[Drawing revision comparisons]
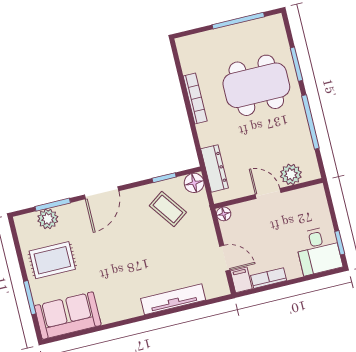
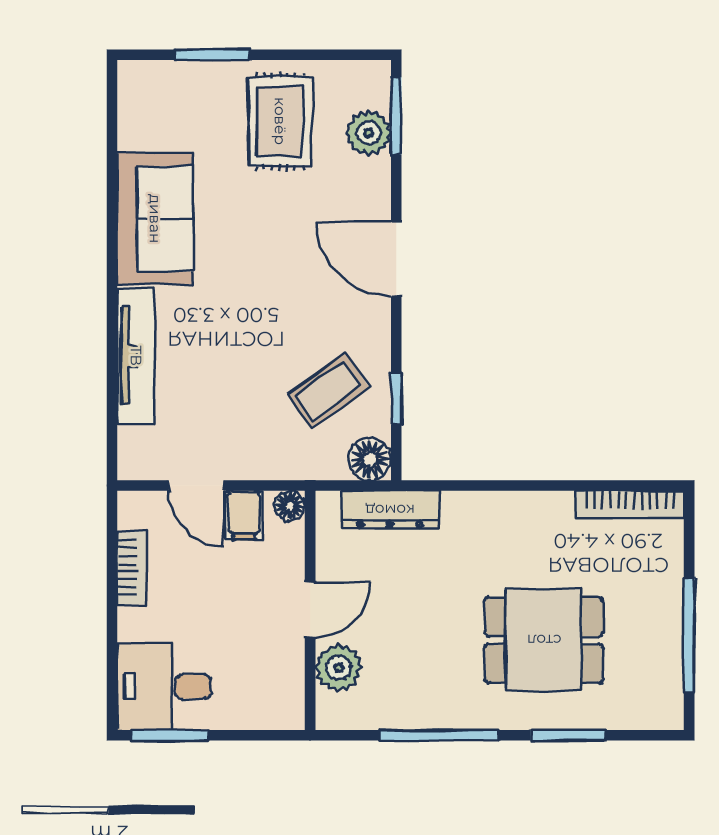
dining table: (256, 85) -> (544, 640), width x0.73
bookcase: (195, 98) -> (630, 504), moved
window: (53, 205) -> (396, 116), moved
window: (340, 243) -> (170, 735), width x1.50
door: (225, 258) -> (196, 485), hinge flipped
filing cabinet: (241, 280) -> (244, 515), moved, turned 90
sofa: (68, 316) -> (155, 219), moved

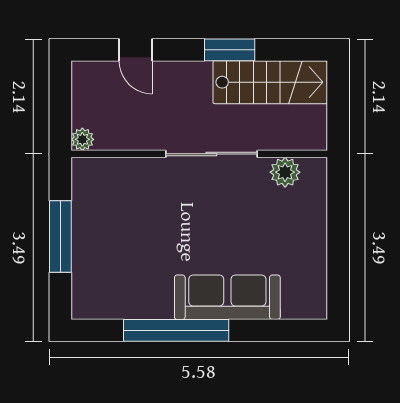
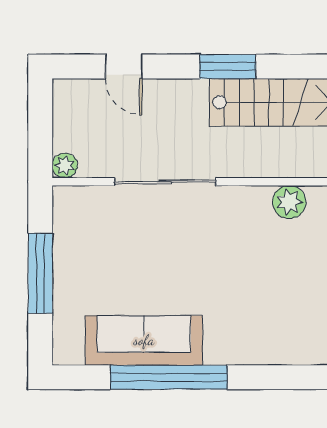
sliding door: (211, 154) -> (165, 182), moved
sofa: (227, 297) -> (144, 340), moved

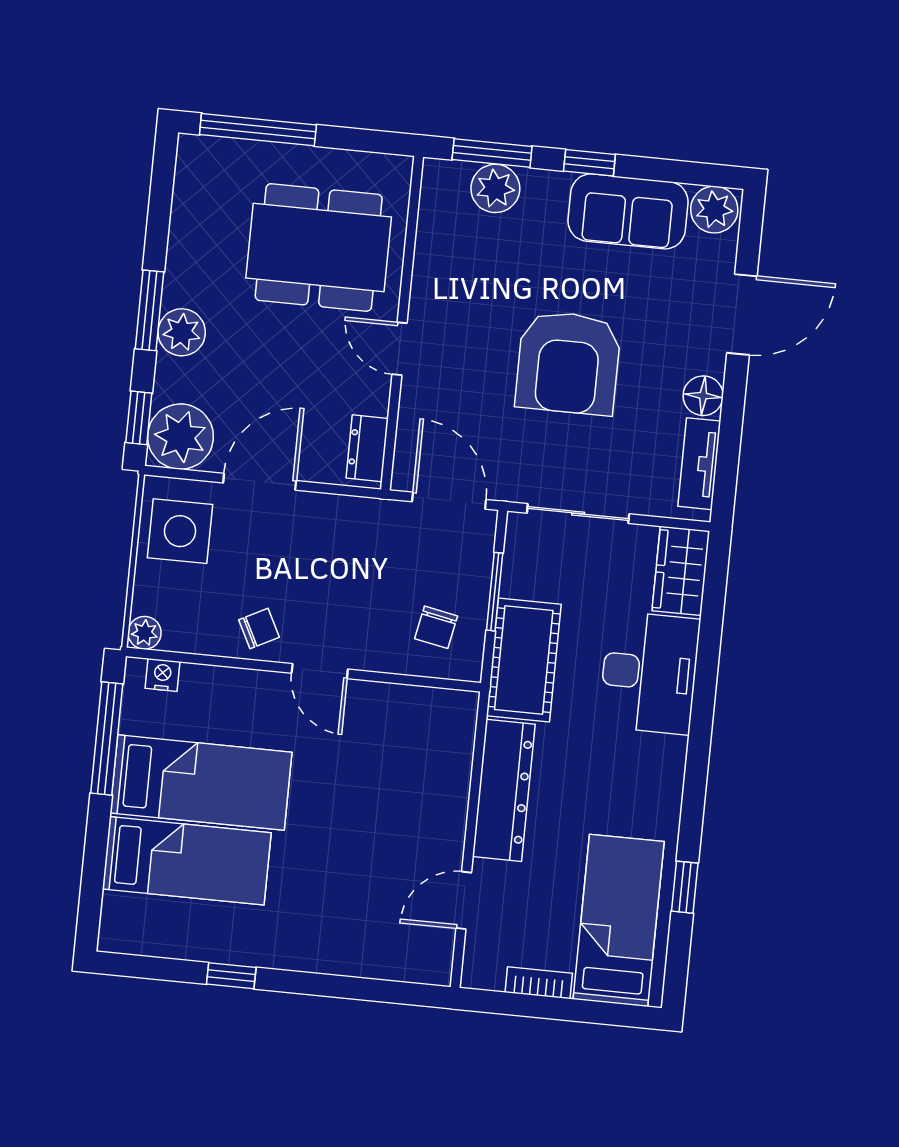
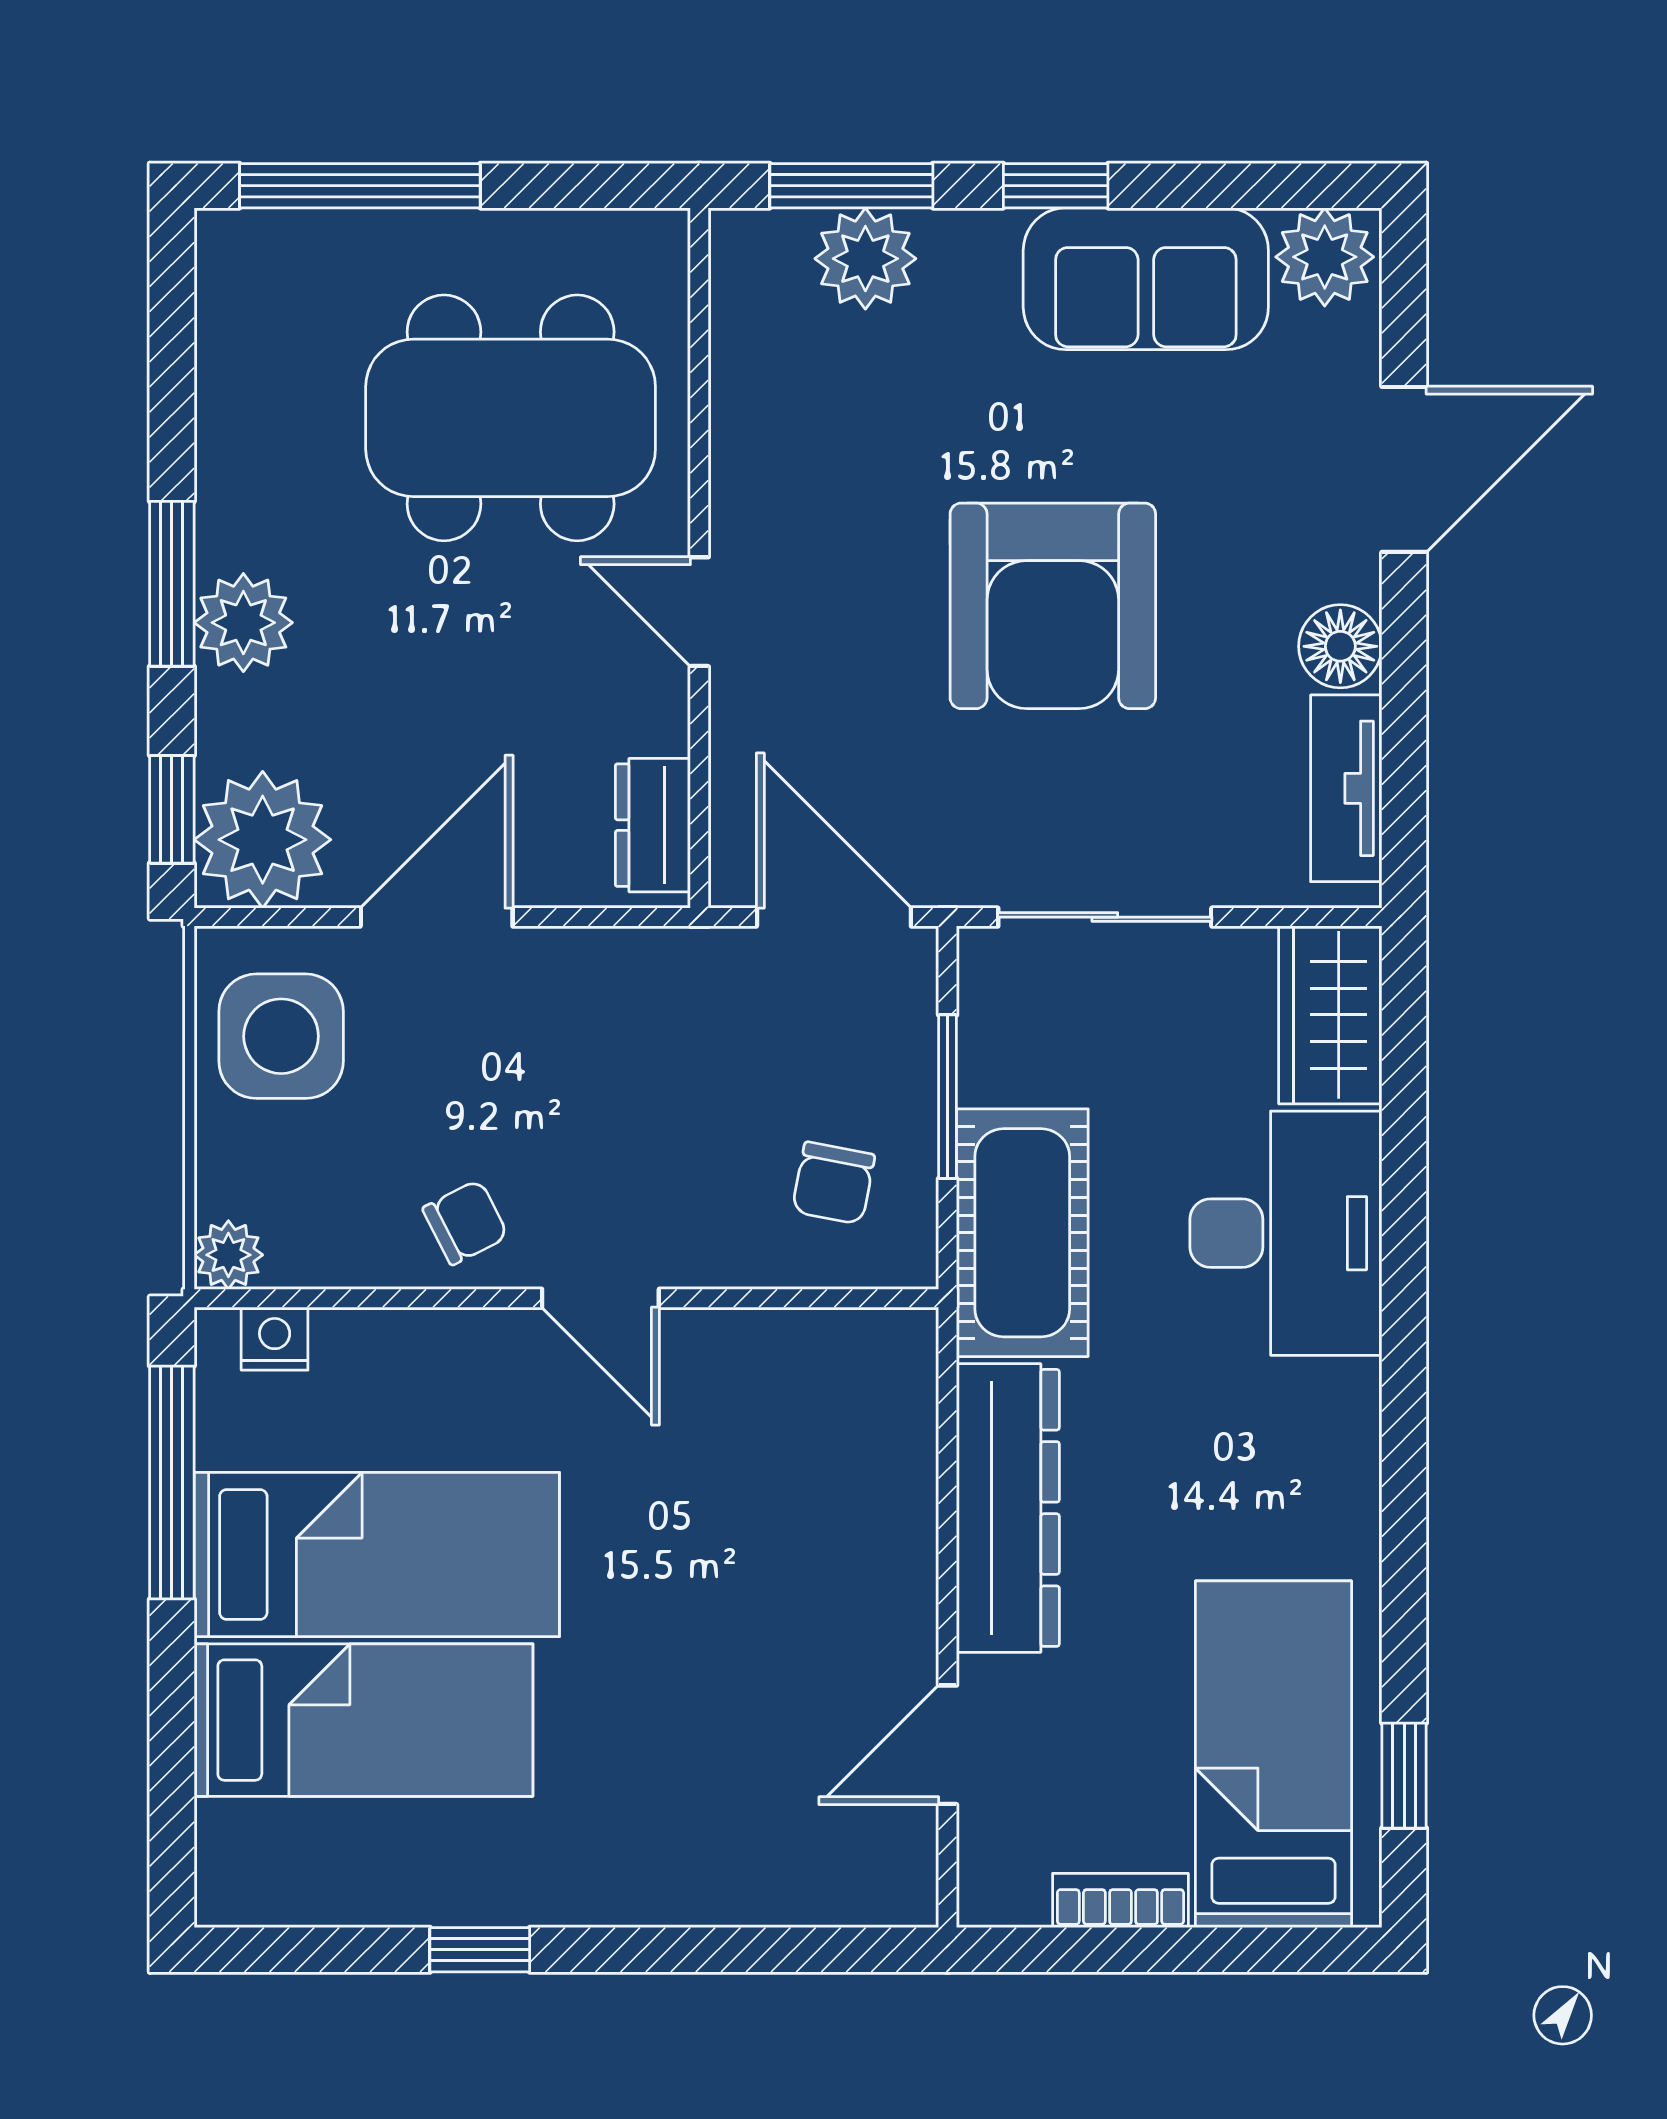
window: (685, 887) -> (1404, 1776), moved

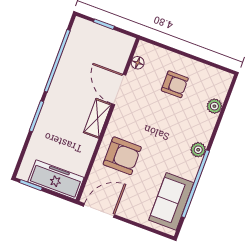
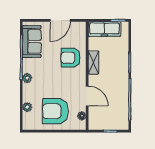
armchair: (175, 84) -> (55, 111), width x1.88, depth x1.88
shelving: (97, 118) -> (93, 63), moved
door: (99, 210) -> (60, 20), moved

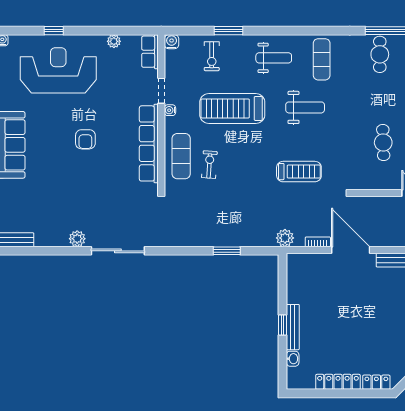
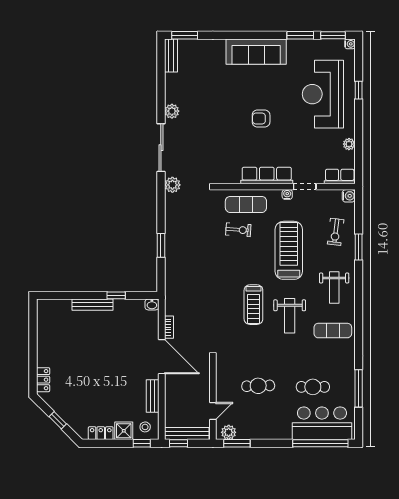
cafe table: (380, 54) -> (313, 387), moved
exercise bike: (212, 56) -> (336, 232), turned -83
reception desk: (58, 70) -> (323, 94), turned 180
row of seats: (149, 143) -> (267, 175), width x0.73
treadmill: (299, 172) -> (253, 305), moved
plant: (285, 238) -> (172, 185), moved
door: (351, 250) -> (162, 357), hinge flipped
window: (282, 325) -> (116, 295), moved
washbasin: (293, 359) -> (152, 304), moved
locker: (338, 382) -> (43, 345), removed

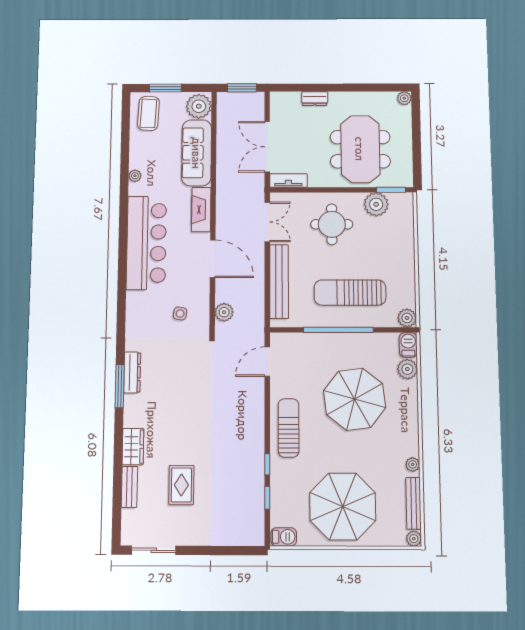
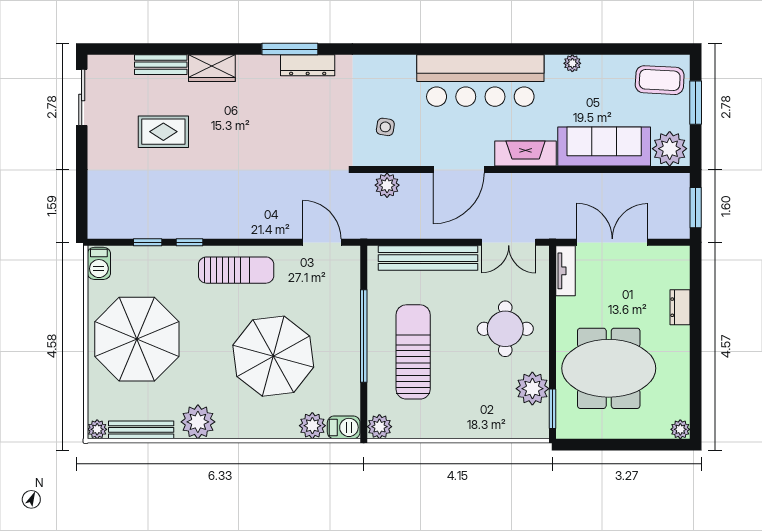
plant: (413, 464) -> (198, 422), width x1.87, depth x1.87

§ TASK OBJECTIVE: Please retype exactly the lines from the one containing "door: (99, 210) -> (60, 20), moved" to the last line of the records above, both included, without any pictures.

§ RESULT:
door: (99, 210) -> (60, 20), moved

cafe table: (380, 54) -> (313, 387), moved
exercise bike: (212, 56) -> (336, 232), turned -83
reception desk: (58, 70) -> (323, 94), turned 180
row of seats: (149, 143) -> (267, 175), width x0.73
treadmill: (299, 172) -> (253, 305), moved
plant: (285, 238) -> (172, 185), moved
door: (351, 250) -> (162, 357), hinge flipped
window: (282, 325) -> (116, 295), moved
washbasin: (293, 359) -> (152, 304), moved
locker: (338, 382) -> (43, 345), removed

plant: (413, 464) -> (198, 422), width x1.87, depth x1.87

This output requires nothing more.